---------- Material provided ----------

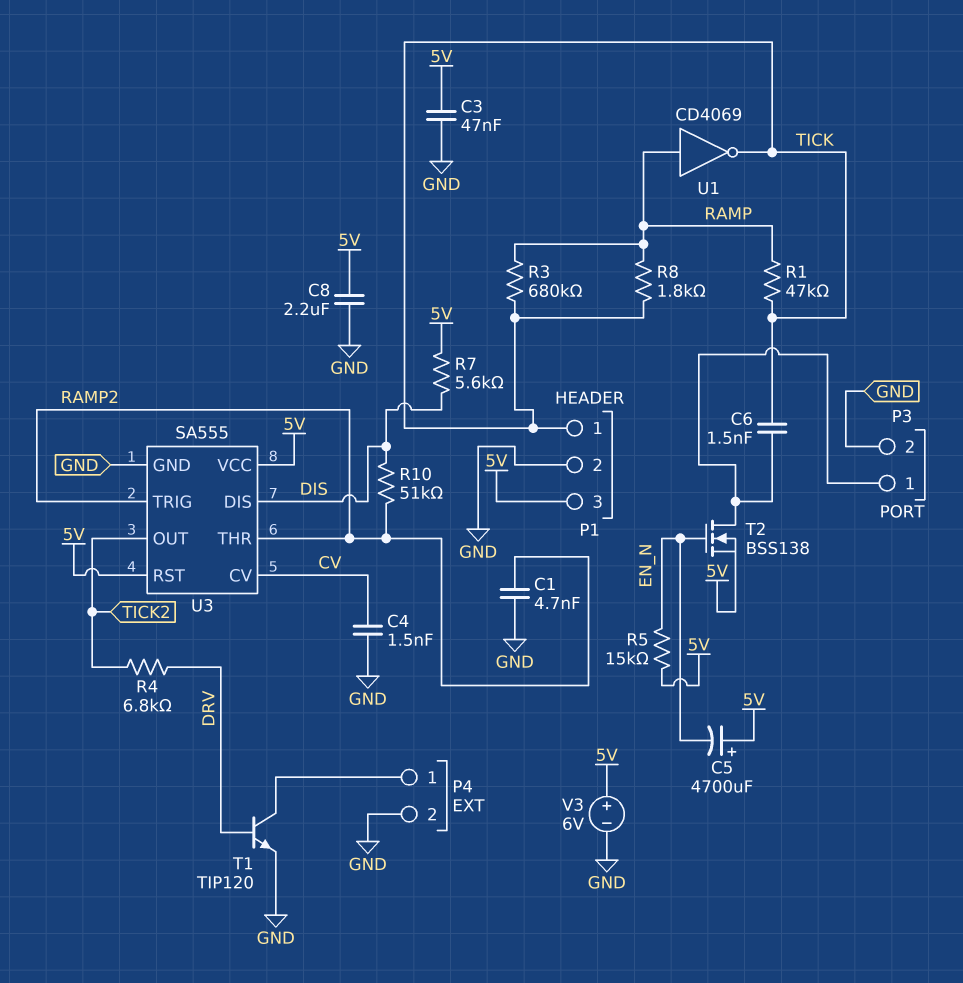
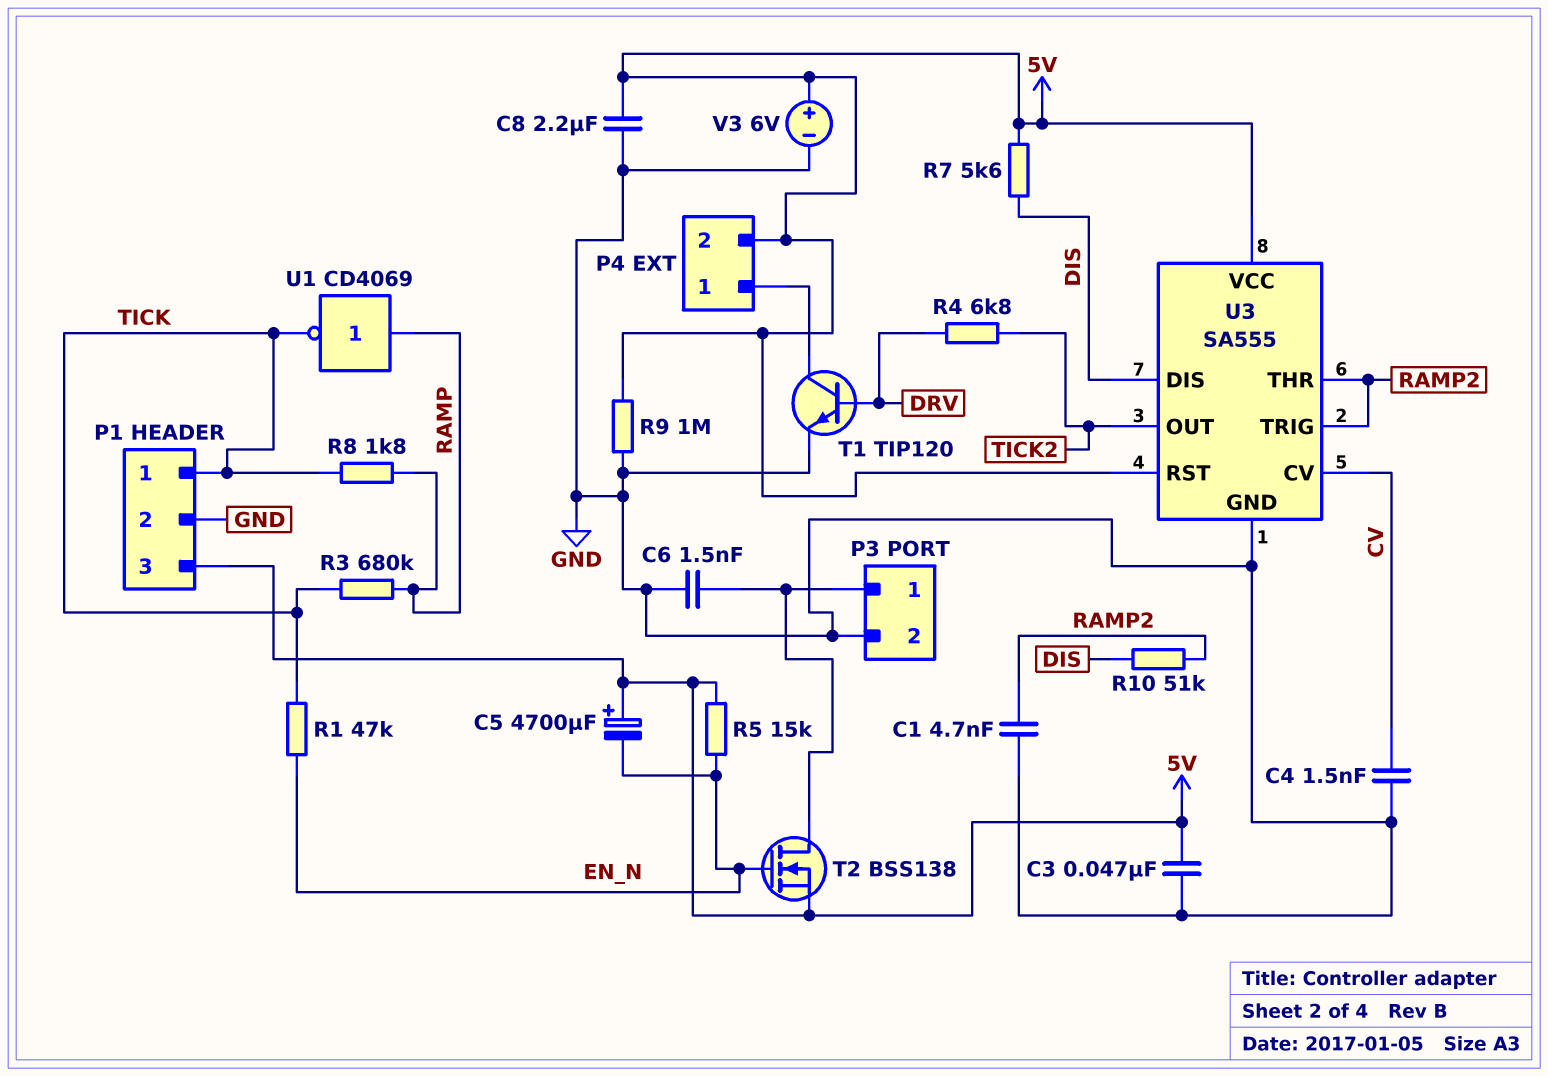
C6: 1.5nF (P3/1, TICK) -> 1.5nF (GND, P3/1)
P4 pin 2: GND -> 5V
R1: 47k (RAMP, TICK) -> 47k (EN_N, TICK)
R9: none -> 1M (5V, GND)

----------
---------- Material provided ----------

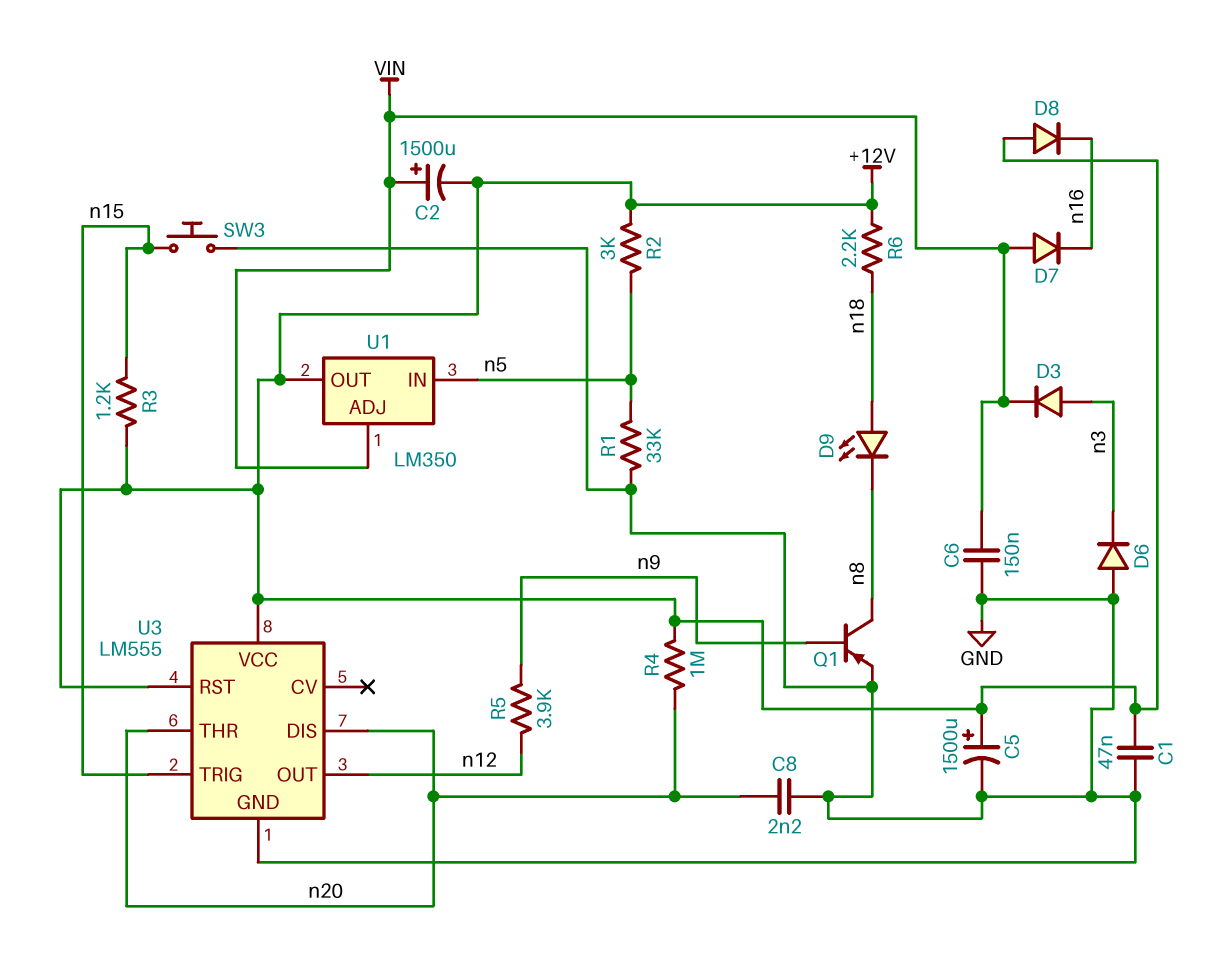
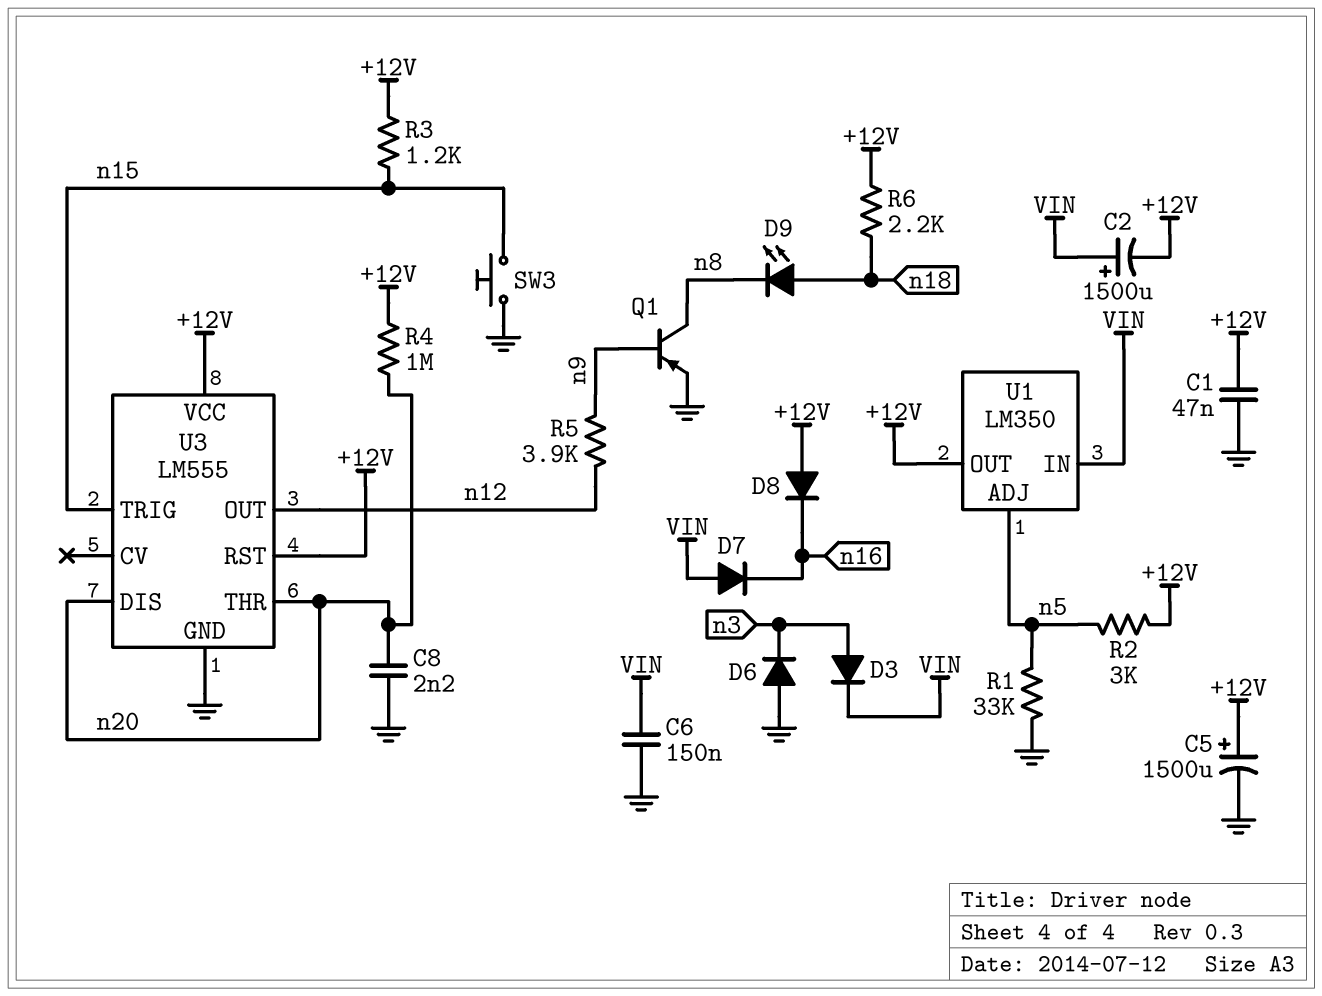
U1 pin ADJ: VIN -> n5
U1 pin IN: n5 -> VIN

----------

Work item: Check every line of the listing above for the string "TICK", and give the number of lines that have it, nothing more.

Written answer: 2